[start]
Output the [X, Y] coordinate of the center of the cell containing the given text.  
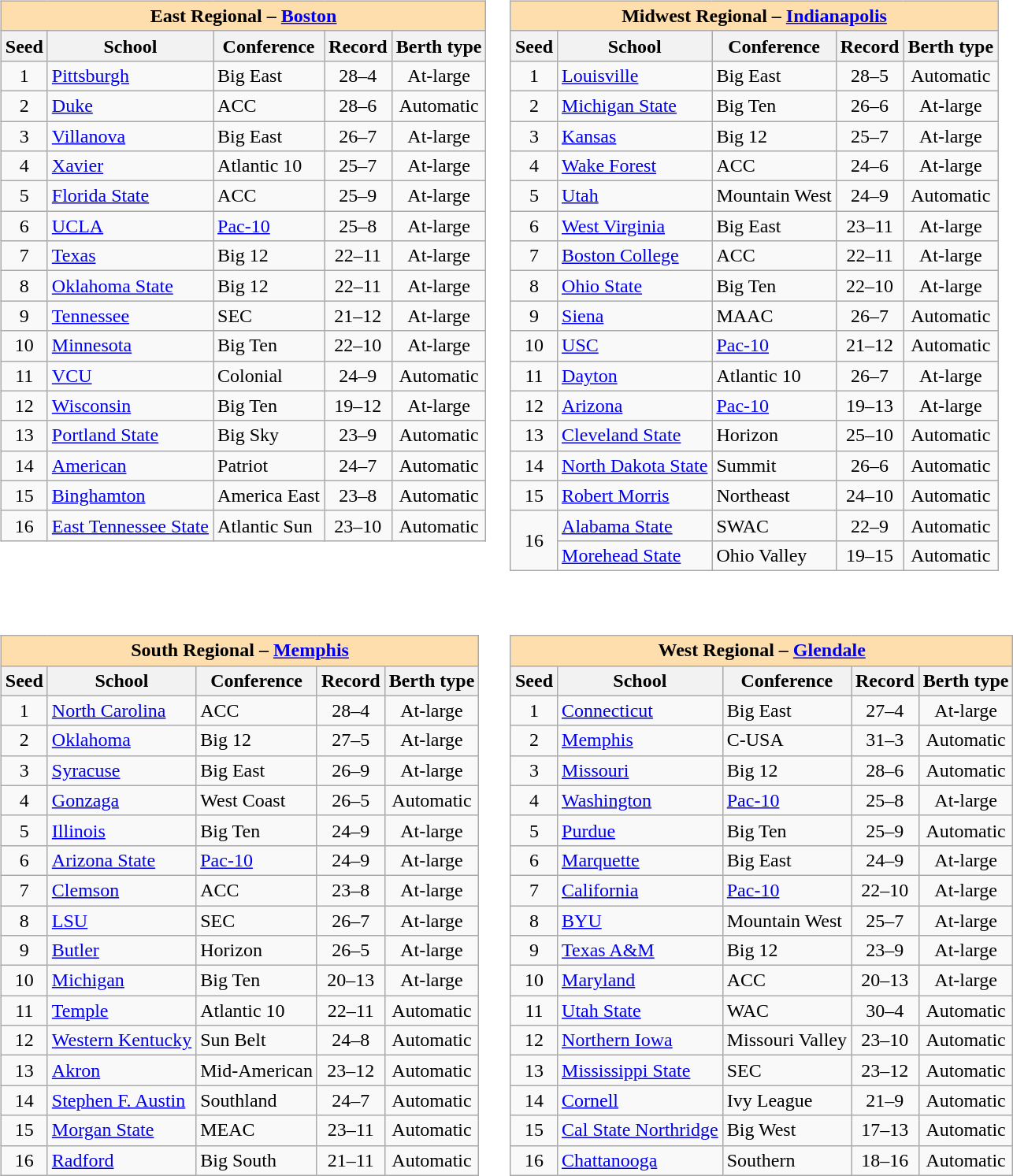
19–13 [870, 406]
Gonzaga [121, 800]
Oklahoma State [130, 286]
21–9 [885, 1100]
27–4 [885, 711]
USC [635, 346]
Chattanooga [640, 1160]
Oklahoma [121, 740]
MEAC [257, 1130]
Atlantic Sun [269, 525]
Texas A&M [640, 951]
SWAC [774, 525]
Cleveland State [635, 436]
19–15 [870, 555]
Florida State [130, 196]
Robert Morris [635, 495]
Wake Forest [635, 166]
31–3 [885, 740]
Northern Iowa [640, 1041]
American [130, 466]
Connecticut [640, 711]
Patriot [269, 466]
West Coast [257, 800]
Western Kentucky [121, 1041]
Northeast [774, 495]
19–12 [358, 406]
West Regional – Glendale [761, 651]
Mid-American [257, 1071]
Arizona State [121, 860]
Sun Belt [257, 1041]
27–5 [351, 740]
Missouri Valley [786, 1041]
Ohio State [635, 286]
Pittsburgh [130, 76]
Dayton [635, 376]
Duke [130, 106]
Boston College [635, 256]
LSU [121, 921]
Missouri [640, 770]
South Regional – Memphis [239, 651]
Cal State Northridge [640, 1130]
Villanova [130, 136]
Syracuse [121, 770]
Portland State [130, 436]
Butler [121, 951]
C-USA [786, 740]
America East [269, 495]
Mississippi State [640, 1071]
Radford [121, 1160]
Colonial [269, 376]
Big West [786, 1130]
Summit [774, 466]
Xavier [130, 166]
Morgan State [121, 1130]
Cornell [640, 1100]
MAAC [774, 316]
Utah State [640, 1011]
WAC [786, 1011]
Arizona [635, 406]
Midwest Regional – Indianapolis [754, 16]
Michigan [121, 981]
Stephen F. Austin [121, 1100]
Alabama State [635, 525]
Akron [121, 1071]
Marquette [640, 860]
Binghamton [130, 495]
West Virginia [635, 226]
Louisville [635, 76]
Morehead State [635, 555]
Temple [121, 1011]
26–9 [351, 770]
BYU [640, 921]
22–9 [870, 525]
VCU [130, 376]
California [640, 890]
Ivy League [786, 1100]
Maryland [640, 981]
Kansas [635, 136]
24–6 [870, 166]
Texas [130, 256]
Wisconsin [130, 406]
21–11 [351, 1160]
28–5 [870, 76]
Washington [640, 800]
30–4 [885, 1011]
24–10 [870, 495]
24–8 [351, 1041]
Tennessee [130, 316]
Minnesota [130, 346]
Illinois [121, 830]
North Dakota State [635, 466]
25–10 [870, 436]
UCLA [130, 226]
Memphis [640, 740]
Big South [257, 1160]
Michigan State [635, 106]
East Regional – Boston [243, 16]
Clemson [121, 890]
18–16 [885, 1160]
East Tennessee State [130, 525]
Ohio Valley [774, 555]
Siena [635, 316]
Utah [635, 196]
Southern [786, 1160]
Southland [257, 1100]
Purdue [640, 830]
North Carolina [121, 711]
17–13 [885, 1130]
Big Sky [269, 436]
Find where the given text appears and provide that cell's center as [X, Y] coordinate. 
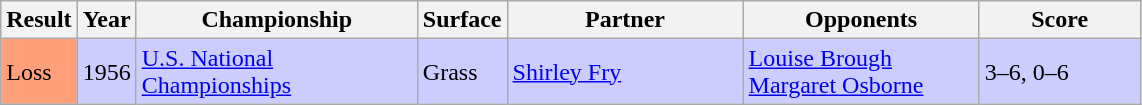
Partner [625, 20]
Year [106, 20]
Score [1060, 20]
1956 [106, 72]
Shirley Fry [625, 72]
Loss [39, 72]
3–6, 0–6 [1060, 72]
Surface [462, 20]
U.S. National Championships [276, 72]
Opponents [861, 20]
Louise Brough Margaret Osborne [861, 72]
Championship [276, 20]
Grass [462, 72]
Result [39, 20]
For the text-containing cell, return its midpoint in [X, Y] coordinate format. 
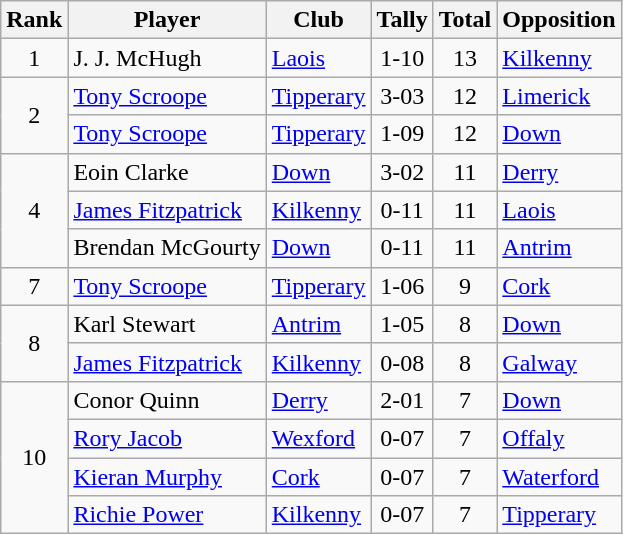
1-09 [402, 134]
Brendan McGourty [167, 248]
Kieran Murphy [167, 477]
Club [318, 20]
0-08 [402, 362]
1-10 [402, 58]
J. J. McHugh [167, 58]
2-01 [402, 400]
Galway [559, 362]
Rory Jacob [167, 438]
Richie Power [167, 515]
Total [465, 20]
Offaly [559, 438]
Waterford [559, 477]
9 [465, 286]
1-06 [402, 286]
Wexford [318, 438]
3-03 [402, 96]
Conor Quinn [167, 400]
2 [34, 115]
1-05 [402, 324]
Opposition [559, 20]
Karl Stewart [167, 324]
13 [465, 58]
Limerick [559, 96]
3-02 [402, 172]
Tally [402, 20]
4 [34, 210]
Player [167, 20]
1 [34, 58]
10 [34, 457]
Rank [34, 20]
Eoin Clarke [167, 172]
Identify which cell holds the provided text, then report its (x, y) central coordinate. 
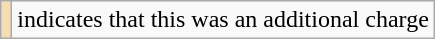
indicates that this was an additional charge (224, 20)
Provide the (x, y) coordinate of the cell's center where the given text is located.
[end]
Goal:
Quote every line of the items above word for word, omitting the pictures.

Output for this task:
Output the [X, Y] coordinate of the center of the cell containing the given text.  
19–13 [870, 406]
Gonzaga [121, 800]
Oklahoma State [130, 286]
21–9 [885, 1100]
27–4 [885, 711]
USC [635, 346]
Chattanooga [640, 1160]
Oklahoma [121, 740]
MEAC [257, 1130]
Atlantic Sun [269, 525]
Texas A&M [640, 951]
SWAC [774, 525]
Cleveland State [635, 436]
19–15 [870, 555]
Florida State [130, 196]
Robert Morris [635, 495]
Wake Forest [635, 166]
31–3 [885, 740]
Northern Iowa [640, 1041]
American [130, 466]
Connecticut [640, 711]
Patriot [269, 466]
West Coast [257, 800]
Western Kentucky [121, 1041]
Northeast [774, 495]
19–12 [358, 406]
West Regional – Glendale [761, 651]
Mid-American [257, 1071]
Arizona State [121, 860]
Sun Belt [257, 1041]
27–5 [351, 740]
Missouri Valley [786, 1041]
Ohio State [635, 286]
Pittsburgh [130, 76]
Dayton [635, 376]
Duke [130, 106]
Boston College [635, 256]
LSU [121, 921]
Missouri [640, 770]
South Regional – Memphis [239, 651]
Cal State Northridge [640, 1130]
Villanova [130, 136]
Syracuse [121, 770]
Portland State [130, 436]
Butler [121, 951]
C-USA [786, 740]
America East [269, 495]
Mississippi State [640, 1071]
Radford [121, 1160]
Colonial [269, 376]
Big West [786, 1130]
Summit [774, 466]
Xavier [130, 166]
Morgan State [121, 1130]
Cornell [640, 1100]
MAAC [774, 316]
Utah State [640, 1011]
WAC [786, 1011]
Arizona [635, 406]
Midwest Regional – Indianapolis [754, 16]
Michigan [121, 981]
Stephen F. Austin [121, 1100]
Alabama State [635, 525]
Akron [121, 1071]
Marquette [640, 860]
Binghamton [130, 495]
West Virginia [635, 226]
Louisville [635, 76]
Morehead State [635, 555]
Temple [121, 1011]
26–9 [351, 770]
BYU [640, 921]
22–9 [870, 525]
VCU [130, 376]
California [640, 890]
Ivy League [786, 1100]
Maryland [640, 981]
Kansas [635, 136]
24–6 [870, 166]
Texas [130, 256]
Wisconsin [130, 406]
21–11 [351, 1160]
28–5 [870, 76]
Washington [640, 800]
30–4 [885, 1011]
24–10 [870, 495]
24–8 [351, 1041]
Tennessee [130, 316]
Minnesota [130, 346]
Illinois [121, 830]
North Dakota State [635, 466]
25–10 [870, 436]
UCLA [130, 226]
Memphis [640, 740]
Big South [257, 1160]
Michigan State [635, 106]
East Regional – Boston [243, 16]
Clemson [121, 890]
18–16 [885, 1160]
East Tennessee State [130, 525]
Ohio Valley [774, 555]
Siena [635, 316]
Utah [635, 196]
Southern [786, 1160]
Southland [257, 1100]
Purdue [640, 830]
North Carolina [121, 711]
17–13 [885, 1130]
Big Sky [269, 436]
Find where the given text appears and provide that cell's center as [X, Y] coordinate. 
Partner [625, 20]
Year [106, 20]
Score [1060, 20]
1956 [106, 72]
Shirley Fry [625, 72]
Loss [39, 72]
3–6, 0–6 [1060, 72]
Surface [462, 20]
U.S. National Championships [276, 72]
Opponents [861, 20]
Louise Brough Margaret Osborne [861, 72]
Championship [276, 20]
Grass [462, 72]
Result [39, 20]
For the text-containing cell, return its midpoint in [X, Y] coordinate format. 
1-09 [402, 134]
Brendan McGourty [167, 248]
Kieran Murphy [167, 477]
Club [318, 20]
0-08 [402, 362]
1-10 [402, 58]
J. J. McHugh [167, 58]
2-01 [402, 400]
Galway [559, 362]
Rory Jacob [167, 438]
Richie Power [167, 515]
Total [465, 20]
Offaly [559, 438]
Waterford [559, 477]
9 [465, 286]
1-06 [402, 286]
Wexford [318, 438]
3-03 [402, 96]
Conor Quinn [167, 400]
2 [34, 115]
1-05 [402, 324]
Opposition [559, 20]
Karl Stewart [167, 324]
13 [465, 58]
Limerick [559, 96]
3-02 [402, 172]
Tally [402, 20]
4 [34, 210]
Player [167, 20]
1 [34, 58]
10 [34, 457]
Rank [34, 20]
Eoin Clarke [167, 172]
Identify which cell holds the provided text, then report its (x, y) central coordinate. 
indicates that this was an additional charge (224, 20)
Provide the (x, y) coordinate of the cell's center where the given text is located.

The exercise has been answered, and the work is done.